--- Source material Enclosed Below ---

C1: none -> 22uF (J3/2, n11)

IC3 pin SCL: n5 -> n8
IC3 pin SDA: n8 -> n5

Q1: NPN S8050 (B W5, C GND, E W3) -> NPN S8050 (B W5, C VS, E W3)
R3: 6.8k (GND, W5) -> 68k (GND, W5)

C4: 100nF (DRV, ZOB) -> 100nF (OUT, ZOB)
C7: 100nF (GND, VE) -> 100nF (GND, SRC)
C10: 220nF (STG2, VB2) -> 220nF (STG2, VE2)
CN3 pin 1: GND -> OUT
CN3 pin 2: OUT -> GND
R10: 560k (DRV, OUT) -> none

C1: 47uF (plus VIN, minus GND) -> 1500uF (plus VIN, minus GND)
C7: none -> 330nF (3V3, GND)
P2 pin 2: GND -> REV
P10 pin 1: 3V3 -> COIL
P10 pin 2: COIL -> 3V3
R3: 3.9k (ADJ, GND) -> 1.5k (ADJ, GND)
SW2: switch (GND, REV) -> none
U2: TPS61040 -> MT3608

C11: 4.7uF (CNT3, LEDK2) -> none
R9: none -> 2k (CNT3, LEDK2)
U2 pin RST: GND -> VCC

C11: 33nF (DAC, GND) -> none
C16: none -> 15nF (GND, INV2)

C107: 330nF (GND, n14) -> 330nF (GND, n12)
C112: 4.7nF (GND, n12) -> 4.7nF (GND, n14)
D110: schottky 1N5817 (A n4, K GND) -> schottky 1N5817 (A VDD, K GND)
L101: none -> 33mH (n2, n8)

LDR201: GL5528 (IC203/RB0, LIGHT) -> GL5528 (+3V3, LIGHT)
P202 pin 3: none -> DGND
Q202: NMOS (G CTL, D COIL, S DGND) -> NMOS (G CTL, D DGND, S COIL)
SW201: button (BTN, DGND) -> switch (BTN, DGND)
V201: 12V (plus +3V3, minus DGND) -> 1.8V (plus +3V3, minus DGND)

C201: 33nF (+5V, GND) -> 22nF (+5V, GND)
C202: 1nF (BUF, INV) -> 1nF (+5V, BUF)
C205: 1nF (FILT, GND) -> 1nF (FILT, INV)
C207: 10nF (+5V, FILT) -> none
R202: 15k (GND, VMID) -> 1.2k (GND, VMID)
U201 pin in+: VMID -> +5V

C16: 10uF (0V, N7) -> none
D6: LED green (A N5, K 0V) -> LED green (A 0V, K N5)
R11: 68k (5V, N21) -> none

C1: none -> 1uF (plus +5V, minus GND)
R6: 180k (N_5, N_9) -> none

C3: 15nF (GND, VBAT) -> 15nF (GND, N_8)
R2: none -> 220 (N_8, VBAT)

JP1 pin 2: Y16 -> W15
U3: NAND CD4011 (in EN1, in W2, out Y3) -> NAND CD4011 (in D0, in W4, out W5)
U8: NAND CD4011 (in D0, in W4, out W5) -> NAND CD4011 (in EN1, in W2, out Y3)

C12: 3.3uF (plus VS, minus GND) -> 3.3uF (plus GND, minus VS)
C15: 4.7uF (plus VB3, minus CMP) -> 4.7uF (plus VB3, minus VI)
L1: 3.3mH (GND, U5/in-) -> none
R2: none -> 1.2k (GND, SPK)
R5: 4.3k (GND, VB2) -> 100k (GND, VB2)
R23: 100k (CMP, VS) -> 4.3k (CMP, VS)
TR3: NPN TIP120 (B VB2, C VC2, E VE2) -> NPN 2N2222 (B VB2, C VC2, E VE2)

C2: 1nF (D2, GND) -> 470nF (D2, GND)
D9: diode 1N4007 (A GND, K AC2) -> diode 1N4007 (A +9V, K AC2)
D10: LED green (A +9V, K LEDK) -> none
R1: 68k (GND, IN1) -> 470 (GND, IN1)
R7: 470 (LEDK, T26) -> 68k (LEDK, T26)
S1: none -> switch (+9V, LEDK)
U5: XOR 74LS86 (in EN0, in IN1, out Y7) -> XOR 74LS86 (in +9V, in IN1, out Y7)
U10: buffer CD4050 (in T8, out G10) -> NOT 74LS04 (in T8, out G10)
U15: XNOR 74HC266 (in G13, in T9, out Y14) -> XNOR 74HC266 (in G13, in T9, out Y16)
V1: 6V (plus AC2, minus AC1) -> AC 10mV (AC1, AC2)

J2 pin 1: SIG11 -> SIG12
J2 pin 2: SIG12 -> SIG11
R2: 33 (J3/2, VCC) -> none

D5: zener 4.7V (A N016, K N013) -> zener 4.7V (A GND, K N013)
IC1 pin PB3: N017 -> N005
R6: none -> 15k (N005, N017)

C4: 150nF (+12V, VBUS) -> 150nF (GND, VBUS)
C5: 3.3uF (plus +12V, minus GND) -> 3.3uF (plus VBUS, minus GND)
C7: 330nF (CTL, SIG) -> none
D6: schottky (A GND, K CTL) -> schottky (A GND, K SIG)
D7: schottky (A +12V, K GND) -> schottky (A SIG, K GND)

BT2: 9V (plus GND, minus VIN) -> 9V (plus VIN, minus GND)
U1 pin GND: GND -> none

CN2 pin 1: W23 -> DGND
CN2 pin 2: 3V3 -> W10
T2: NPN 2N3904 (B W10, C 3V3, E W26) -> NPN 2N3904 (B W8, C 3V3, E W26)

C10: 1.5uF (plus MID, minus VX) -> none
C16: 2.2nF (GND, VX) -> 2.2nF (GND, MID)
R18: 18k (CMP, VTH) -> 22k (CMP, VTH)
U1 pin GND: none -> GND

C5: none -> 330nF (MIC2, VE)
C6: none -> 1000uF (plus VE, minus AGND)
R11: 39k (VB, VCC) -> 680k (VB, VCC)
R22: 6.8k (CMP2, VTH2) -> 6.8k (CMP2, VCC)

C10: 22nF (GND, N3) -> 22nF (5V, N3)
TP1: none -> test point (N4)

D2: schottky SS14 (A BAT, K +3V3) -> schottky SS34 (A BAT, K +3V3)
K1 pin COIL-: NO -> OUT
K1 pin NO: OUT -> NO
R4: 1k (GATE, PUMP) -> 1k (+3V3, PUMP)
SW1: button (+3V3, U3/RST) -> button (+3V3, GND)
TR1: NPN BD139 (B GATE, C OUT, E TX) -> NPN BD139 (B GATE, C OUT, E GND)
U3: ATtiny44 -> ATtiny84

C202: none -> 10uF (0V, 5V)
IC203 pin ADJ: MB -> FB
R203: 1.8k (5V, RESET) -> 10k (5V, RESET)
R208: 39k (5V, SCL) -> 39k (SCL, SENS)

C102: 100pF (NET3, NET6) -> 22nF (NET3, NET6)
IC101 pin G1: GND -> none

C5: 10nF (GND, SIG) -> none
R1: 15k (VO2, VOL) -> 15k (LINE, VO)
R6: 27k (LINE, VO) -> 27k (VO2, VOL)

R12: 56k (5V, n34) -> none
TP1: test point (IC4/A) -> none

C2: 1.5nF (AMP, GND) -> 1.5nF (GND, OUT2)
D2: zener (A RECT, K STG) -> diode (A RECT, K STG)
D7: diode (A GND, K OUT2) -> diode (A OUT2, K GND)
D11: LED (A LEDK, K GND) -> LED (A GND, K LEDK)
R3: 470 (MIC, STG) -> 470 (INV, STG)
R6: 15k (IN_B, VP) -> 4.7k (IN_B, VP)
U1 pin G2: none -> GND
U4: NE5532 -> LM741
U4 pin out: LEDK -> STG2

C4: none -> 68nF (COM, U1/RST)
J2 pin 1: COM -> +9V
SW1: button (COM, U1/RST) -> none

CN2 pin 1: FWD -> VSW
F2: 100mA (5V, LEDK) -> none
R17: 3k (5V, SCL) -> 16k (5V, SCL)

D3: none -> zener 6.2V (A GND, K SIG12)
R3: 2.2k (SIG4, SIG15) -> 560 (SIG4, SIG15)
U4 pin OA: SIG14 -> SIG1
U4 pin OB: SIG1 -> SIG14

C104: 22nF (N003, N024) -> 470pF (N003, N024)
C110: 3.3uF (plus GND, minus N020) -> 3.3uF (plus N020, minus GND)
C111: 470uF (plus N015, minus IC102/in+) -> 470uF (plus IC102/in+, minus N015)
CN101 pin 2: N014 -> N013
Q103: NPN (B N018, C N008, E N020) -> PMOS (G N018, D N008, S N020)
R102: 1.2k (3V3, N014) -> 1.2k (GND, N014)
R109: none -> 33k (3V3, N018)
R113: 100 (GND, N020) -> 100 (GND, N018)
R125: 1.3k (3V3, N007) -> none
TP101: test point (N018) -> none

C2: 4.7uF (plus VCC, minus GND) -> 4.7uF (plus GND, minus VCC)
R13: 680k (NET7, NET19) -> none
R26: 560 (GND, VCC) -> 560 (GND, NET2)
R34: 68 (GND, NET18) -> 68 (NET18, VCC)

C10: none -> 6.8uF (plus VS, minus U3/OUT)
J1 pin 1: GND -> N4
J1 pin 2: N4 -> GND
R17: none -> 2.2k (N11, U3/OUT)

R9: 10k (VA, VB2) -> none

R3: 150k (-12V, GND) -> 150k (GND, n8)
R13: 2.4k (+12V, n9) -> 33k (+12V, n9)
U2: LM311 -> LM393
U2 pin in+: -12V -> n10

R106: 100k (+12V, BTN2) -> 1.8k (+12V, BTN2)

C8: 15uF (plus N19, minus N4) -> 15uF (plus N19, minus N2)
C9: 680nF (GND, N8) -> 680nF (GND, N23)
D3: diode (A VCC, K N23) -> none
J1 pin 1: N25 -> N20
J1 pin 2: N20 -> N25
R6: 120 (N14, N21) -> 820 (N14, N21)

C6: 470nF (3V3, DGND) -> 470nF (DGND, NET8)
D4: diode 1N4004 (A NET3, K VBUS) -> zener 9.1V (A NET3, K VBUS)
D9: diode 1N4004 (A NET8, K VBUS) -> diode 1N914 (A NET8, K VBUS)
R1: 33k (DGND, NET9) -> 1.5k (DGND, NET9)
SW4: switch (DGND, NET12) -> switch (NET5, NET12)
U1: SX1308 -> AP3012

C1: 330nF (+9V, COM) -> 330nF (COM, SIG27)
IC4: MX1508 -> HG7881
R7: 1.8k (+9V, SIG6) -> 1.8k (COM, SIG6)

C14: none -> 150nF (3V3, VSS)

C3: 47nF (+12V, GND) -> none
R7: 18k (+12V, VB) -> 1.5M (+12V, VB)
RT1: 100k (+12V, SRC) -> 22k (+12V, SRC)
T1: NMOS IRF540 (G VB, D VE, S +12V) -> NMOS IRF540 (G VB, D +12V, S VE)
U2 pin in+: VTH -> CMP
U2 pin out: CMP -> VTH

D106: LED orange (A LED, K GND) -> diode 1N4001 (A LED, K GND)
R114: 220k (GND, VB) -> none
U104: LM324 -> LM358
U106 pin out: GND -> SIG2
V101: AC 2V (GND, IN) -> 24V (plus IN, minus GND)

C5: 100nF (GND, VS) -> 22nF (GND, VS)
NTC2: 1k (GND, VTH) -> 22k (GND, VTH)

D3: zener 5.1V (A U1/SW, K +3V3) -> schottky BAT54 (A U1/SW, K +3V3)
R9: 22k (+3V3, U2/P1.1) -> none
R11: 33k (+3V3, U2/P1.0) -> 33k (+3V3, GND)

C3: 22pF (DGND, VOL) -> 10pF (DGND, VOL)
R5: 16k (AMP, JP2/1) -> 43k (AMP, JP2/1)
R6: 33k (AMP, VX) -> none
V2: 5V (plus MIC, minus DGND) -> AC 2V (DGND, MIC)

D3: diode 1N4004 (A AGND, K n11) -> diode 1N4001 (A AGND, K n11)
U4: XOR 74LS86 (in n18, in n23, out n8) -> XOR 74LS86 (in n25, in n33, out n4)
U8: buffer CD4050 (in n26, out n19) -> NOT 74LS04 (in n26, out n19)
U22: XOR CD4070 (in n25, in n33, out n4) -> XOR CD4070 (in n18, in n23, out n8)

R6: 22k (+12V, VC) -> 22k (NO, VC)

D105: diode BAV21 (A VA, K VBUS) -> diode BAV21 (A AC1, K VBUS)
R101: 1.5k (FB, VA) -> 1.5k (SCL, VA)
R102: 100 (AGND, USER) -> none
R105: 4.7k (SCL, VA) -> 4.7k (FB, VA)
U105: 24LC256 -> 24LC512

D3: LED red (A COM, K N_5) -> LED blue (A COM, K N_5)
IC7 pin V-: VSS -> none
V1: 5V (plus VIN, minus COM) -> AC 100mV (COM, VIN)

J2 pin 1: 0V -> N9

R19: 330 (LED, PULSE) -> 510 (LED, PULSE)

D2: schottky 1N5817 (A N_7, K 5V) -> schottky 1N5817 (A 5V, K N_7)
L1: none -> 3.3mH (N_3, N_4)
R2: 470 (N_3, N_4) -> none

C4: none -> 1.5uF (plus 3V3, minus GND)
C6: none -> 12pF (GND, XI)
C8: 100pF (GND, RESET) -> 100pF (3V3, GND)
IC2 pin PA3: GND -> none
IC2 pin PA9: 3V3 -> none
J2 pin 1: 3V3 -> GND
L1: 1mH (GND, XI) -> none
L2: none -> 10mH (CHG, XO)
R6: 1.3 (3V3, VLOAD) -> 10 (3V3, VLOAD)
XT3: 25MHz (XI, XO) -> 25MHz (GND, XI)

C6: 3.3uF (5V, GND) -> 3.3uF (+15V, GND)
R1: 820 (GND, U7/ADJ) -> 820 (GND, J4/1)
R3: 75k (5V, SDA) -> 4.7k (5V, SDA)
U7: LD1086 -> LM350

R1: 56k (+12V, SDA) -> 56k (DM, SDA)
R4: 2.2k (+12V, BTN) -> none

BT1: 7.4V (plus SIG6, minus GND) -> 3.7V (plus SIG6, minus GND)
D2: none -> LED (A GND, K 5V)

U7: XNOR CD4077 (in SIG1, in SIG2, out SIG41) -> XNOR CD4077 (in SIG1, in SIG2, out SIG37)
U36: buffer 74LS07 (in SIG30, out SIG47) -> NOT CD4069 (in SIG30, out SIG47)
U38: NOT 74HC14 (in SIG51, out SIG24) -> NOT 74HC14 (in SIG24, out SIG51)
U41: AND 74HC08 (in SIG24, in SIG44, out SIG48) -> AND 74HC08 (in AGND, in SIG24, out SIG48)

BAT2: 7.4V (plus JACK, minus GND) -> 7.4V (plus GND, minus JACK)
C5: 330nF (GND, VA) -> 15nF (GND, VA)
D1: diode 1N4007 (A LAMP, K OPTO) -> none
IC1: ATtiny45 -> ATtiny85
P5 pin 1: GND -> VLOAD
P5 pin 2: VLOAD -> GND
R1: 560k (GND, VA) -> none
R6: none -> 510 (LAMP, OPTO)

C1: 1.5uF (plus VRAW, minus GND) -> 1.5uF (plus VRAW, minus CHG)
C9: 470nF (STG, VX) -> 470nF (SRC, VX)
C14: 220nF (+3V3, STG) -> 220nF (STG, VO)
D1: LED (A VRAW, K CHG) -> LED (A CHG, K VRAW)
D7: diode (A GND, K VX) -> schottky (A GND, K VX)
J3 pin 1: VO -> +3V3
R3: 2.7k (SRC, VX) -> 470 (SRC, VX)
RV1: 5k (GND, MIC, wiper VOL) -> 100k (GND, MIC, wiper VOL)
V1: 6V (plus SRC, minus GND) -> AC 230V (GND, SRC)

--- End of Enclosed Source material ---

Return the entries exactly through the "C4: 100nF (DRV, ZOB) -> 100nF (OUT, ZOB)" line.

▸ **Answer to this exercise**:
C1: none -> 22uF (J3/2, n11)

IC3 pin SCL: n5 -> n8
IC3 pin SDA: n8 -> n5

Q1: NPN S8050 (B W5, C GND, E W3) -> NPN S8050 (B W5, C VS, E W3)
R3: 6.8k (GND, W5) -> 68k (GND, W5)

C4: 100nF (DRV, ZOB) -> 100nF (OUT, ZOB)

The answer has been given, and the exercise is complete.